**Aim of the task**
For every record that follows, transcribe the text exactly and leave any image out.

**Records for this task**

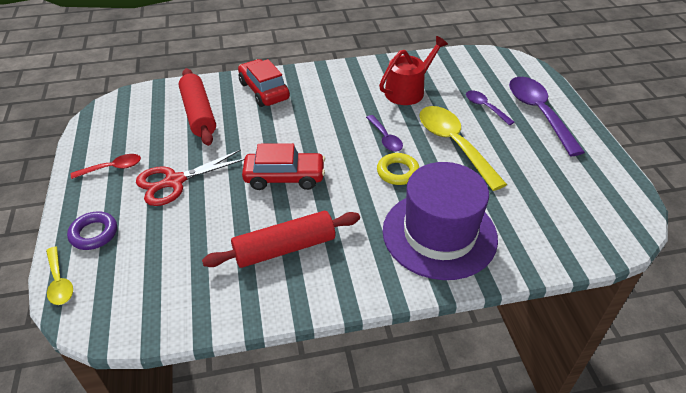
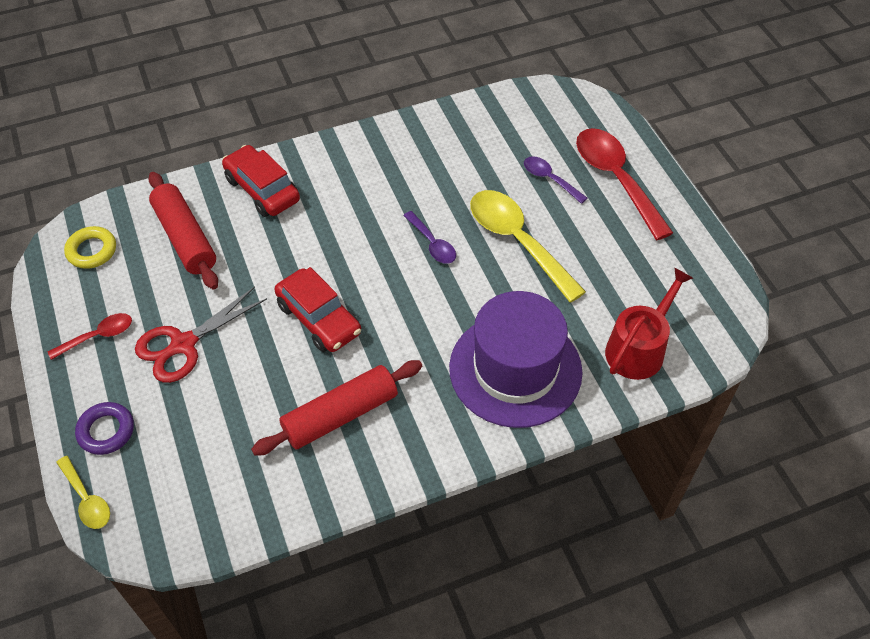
camera: 10 degrees left, 10 degrees up
(284, 177) = (319, 319): red car -> red car turned 60 degrees clockwise
(397, 172) = (455, 291): yellow ring -> yellow ring (92, 251)
(408, 91) = (450, 165): red watering can -> red watering can (639, 348)
(538, 113) = (616, 179): purple spoon -> red spoon

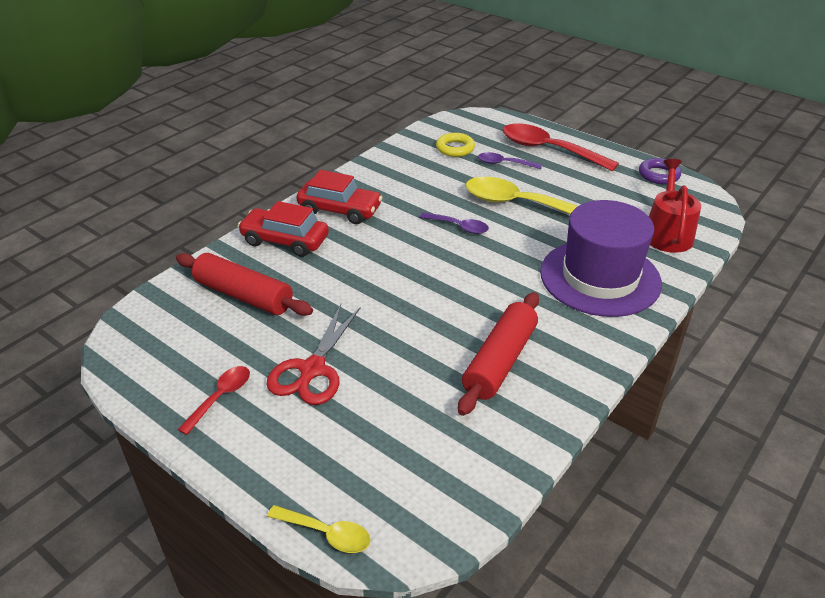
camera: 30 degrees left, 15 degrees down
(92, 251) = (157, 336): yellow ring -> yellow ring (455, 148)
(106, 431) = (296, 467): purple ring -> purple ring (658, 175)
(319, 319) = (417, 305): red car -> red car (339, 210)

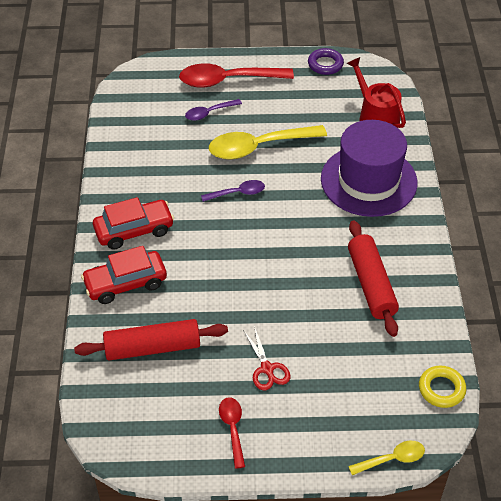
camera: 40 degrees left, 10 degrees up
(312, 369) = (267, 369): red scissors -> red scissors, size x0.64
(455, 148) = (156, 118): yellow ring -> yellow ring (441, 389)

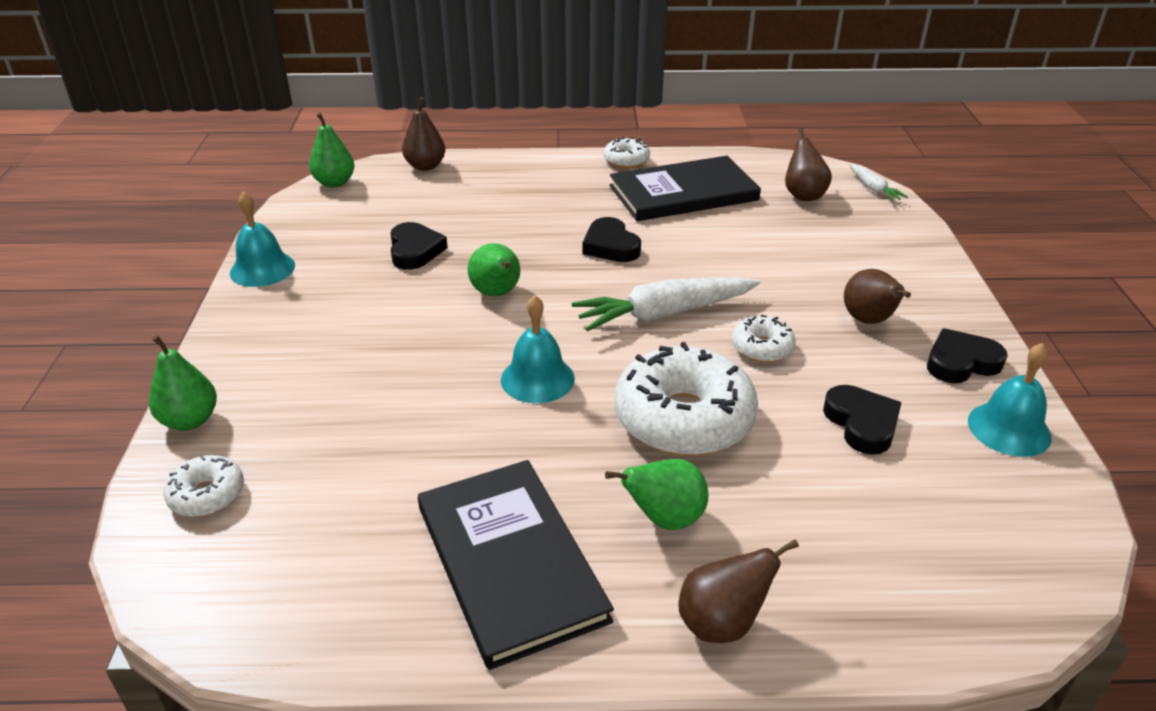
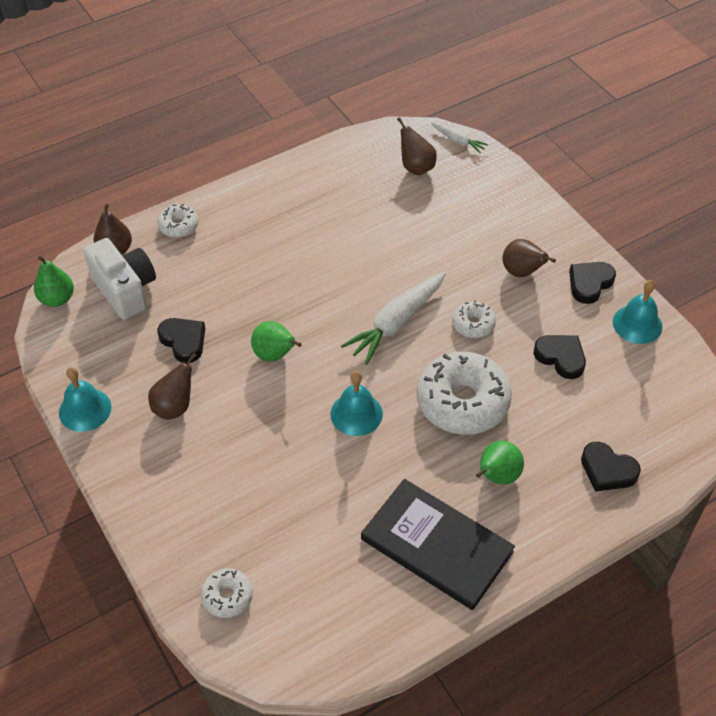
camera: 30 degrees left, 15 degrees up
(190, 420) = (162, 554): green pear -> none
(402, 196) = (125, 290): none -> white camera
(610, 246) = (319, 276): black heart -> black heart (607, 470)
(626, 160) = (267, 180): white donut -> white donut (178, 226)
(683, 193) = (332, 199): black book -> none
(721, 623) = (564, 523): brown pear -> brown pear (174, 407)

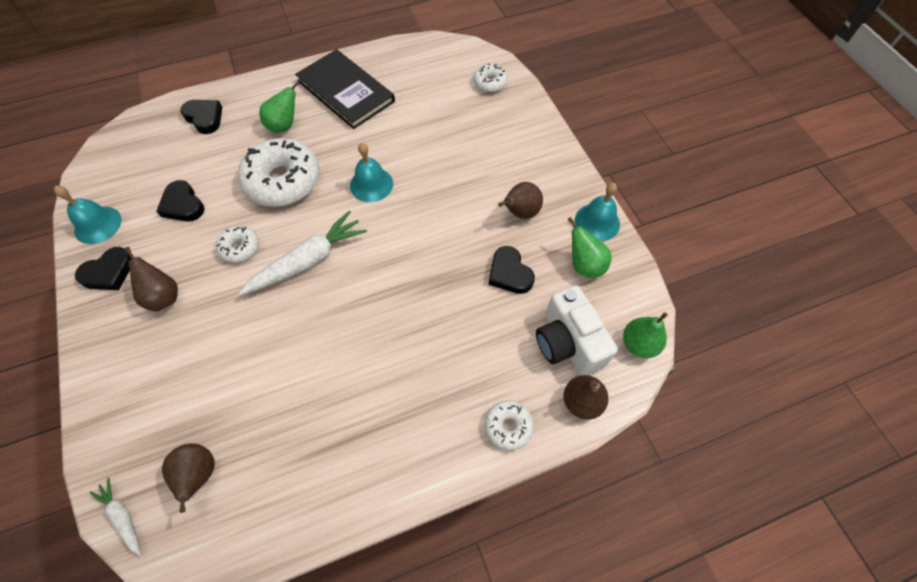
camera: 170 degrees left, 10 degrees up
(275, 355) = (427, 246): green pear -> green pear (584, 265)

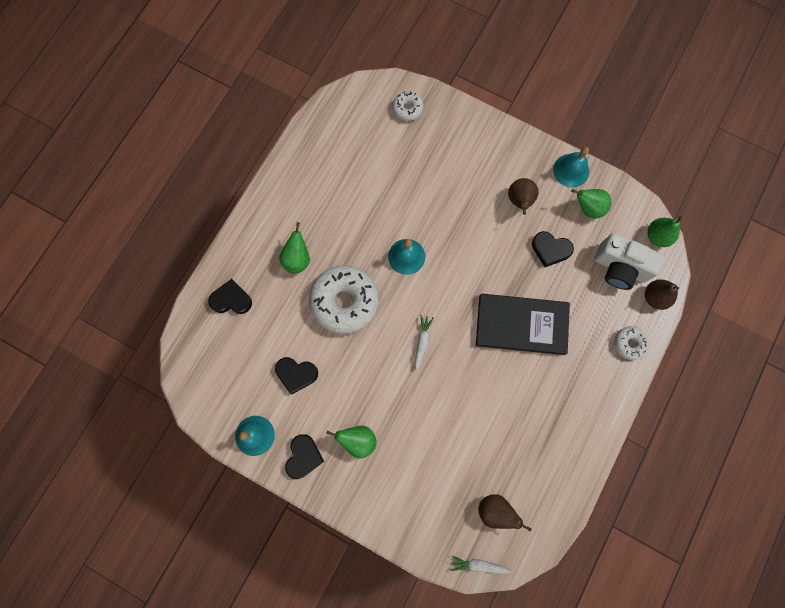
camera: 40 degrees left, 15 degrees up
(164, 296) = (358, 440): brown pear -> green pear
(240, 248) = (369, 370): white donut -> none
(308, 260) = (422, 342): white carrot -> white carrot, size x0.51
(345, 91) = (311, 196): black book -> black book (521, 325)

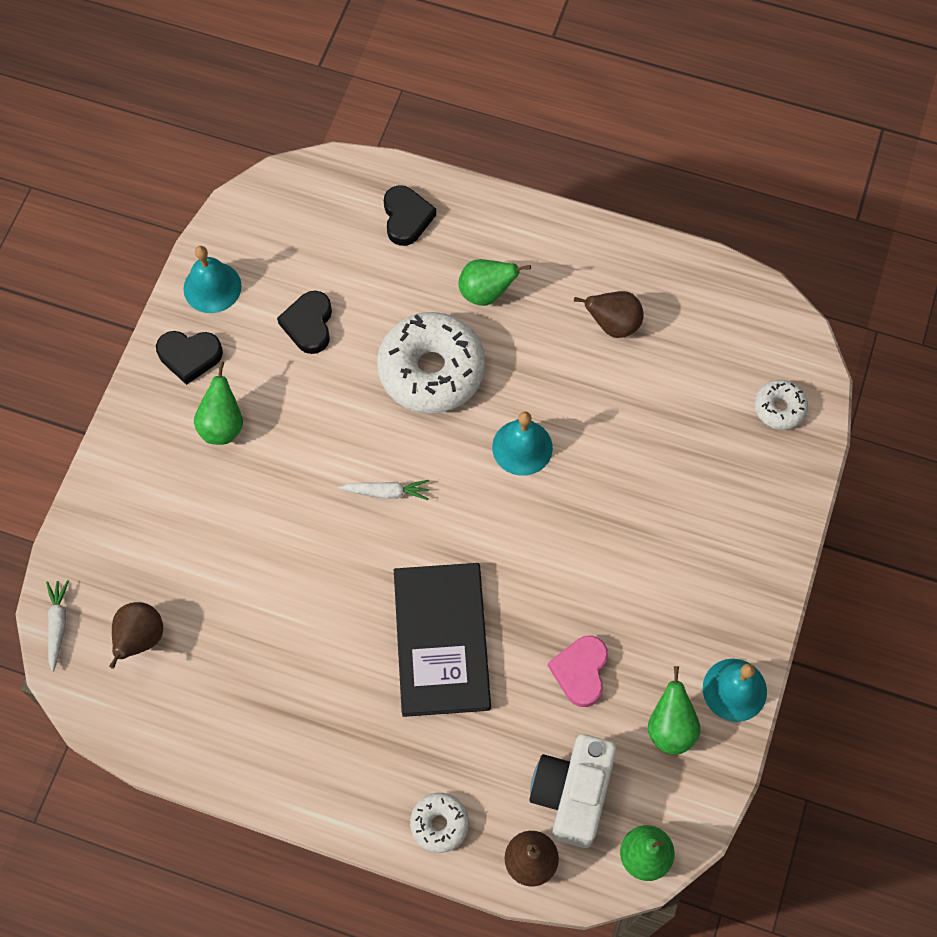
camera: 80 degrees right, 10 degrees down
(520, 201) = (657, 610): brown pear -> brown pear (613, 324)
(550, 249) = (580, 671): black heart -> pink heart

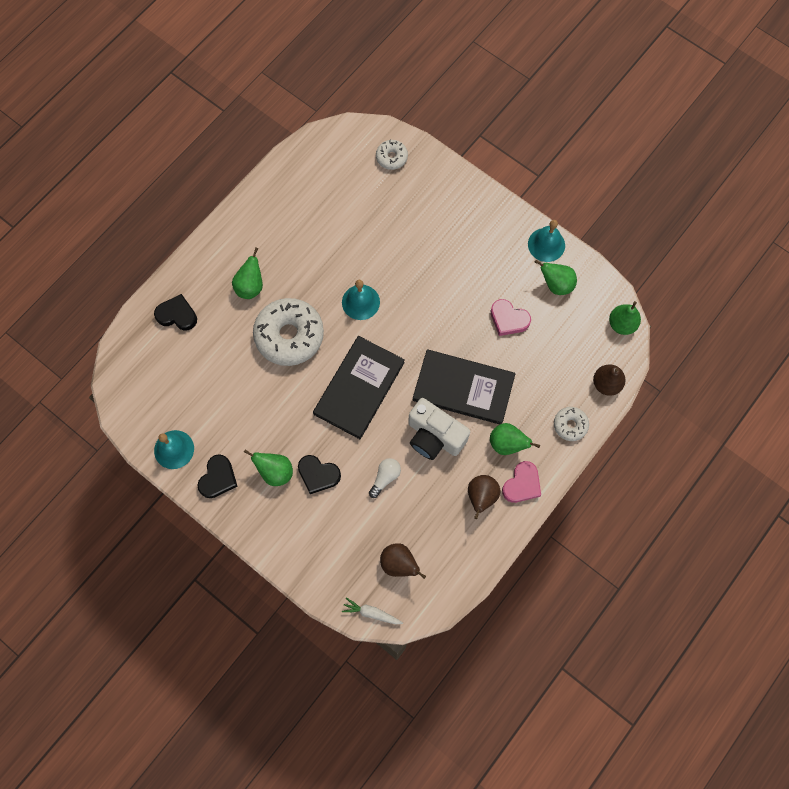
camera: 70 degrees left, 5 degrees up
(262, 575) = (385, 478): none -> white light bulb
(309, 324) = (227, 398): black heart -> black heart (318, 475)
(317, 778) = (522, 484): none -> pink heart
(374, 735) = (507, 444): none -> green pear
(386, 492) = (359, 388): white carrot -> black book
(572, 794) = (576, 349): white camera -> white camera (434, 436)
(613, 324) = (302, 224): brown pear -> brown pear (481, 497)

**Task answer**
camera: 10 degrees left, 10 degrees up
(284, 177) = (319, 319): red car -> red car turned 60 degrees clockwise
(397, 172) = (455, 291): yellow ring -> yellow ring (92, 251)
(408, 91) = (450, 165): red watering can -> red watering can (639, 348)
(538, 113) = (616, 179): purple spoon -> red spoon

camera: 30 degrees left, 15 degrees down
(92, 251) = (157, 336): yellow ring -> yellow ring (455, 148)
(106, 431) = (296, 467): purple ring -> purple ring (658, 175)
(319, 319) = (417, 305): red car -> red car (339, 210)

camera: 40 degrees left, 10 degrees up
(312, 369) = (267, 369): red scissors -> red scissors, size x0.64
(455, 148) = (156, 118): yellow ring -> yellow ring (441, 389)

camera: 30 degrees left, 15 degrees up
(190, 420) = (162, 554): green pear -> none
(402, 196) = (125, 290): none -> white camera
(610, 246) = (319, 276): black heart -> black heart (607, 470)
(626, 160) = (267, 180): white donut -> white donut (178, 226)
(683, 193) = (332, 199): black book -> none
(721, 623) = (564, 523): brown pear -> brown pear (174, 407)

camera: 170 degrees left, 10 degrees up
(275, 355) = (427, 246): green pear -> green pear (584, 265)

camera: 40 degrees left, 15 degrees up
(164, 296) = (358, 440): brown pear -> green pear
(240, 248) = (369, 370): white donut -> none
(308, 260) = (422, 342): white carrot -> white carrot, size x0.51
(345, 91) = (311, 196): black book -> black book (521, 325)

camera: 80 degrees right, 10 degrees down
(520, 201) = (657, 610): brown pear -> brown pear (613, 324)
(550, 249) = (580, 671): black heart -> pink heart

camera: 70 degrees left, 5 degrees up
(262, 575) = (385, 478): none -> white light bulb
(309, 324) = (227, 398): black heart -> black heart (318, 475)
(317, 778) = (522, 484): none -> pink heart
(374, 735) = (507, 444): none -> green pear
(386, 492) = (359, 388): white carrot -> black book
(572, 794) = (576, 349): white camera -> white camera (434, 436)
(613, 324) = (302, 224): brown pear -> brown pear (481, 497)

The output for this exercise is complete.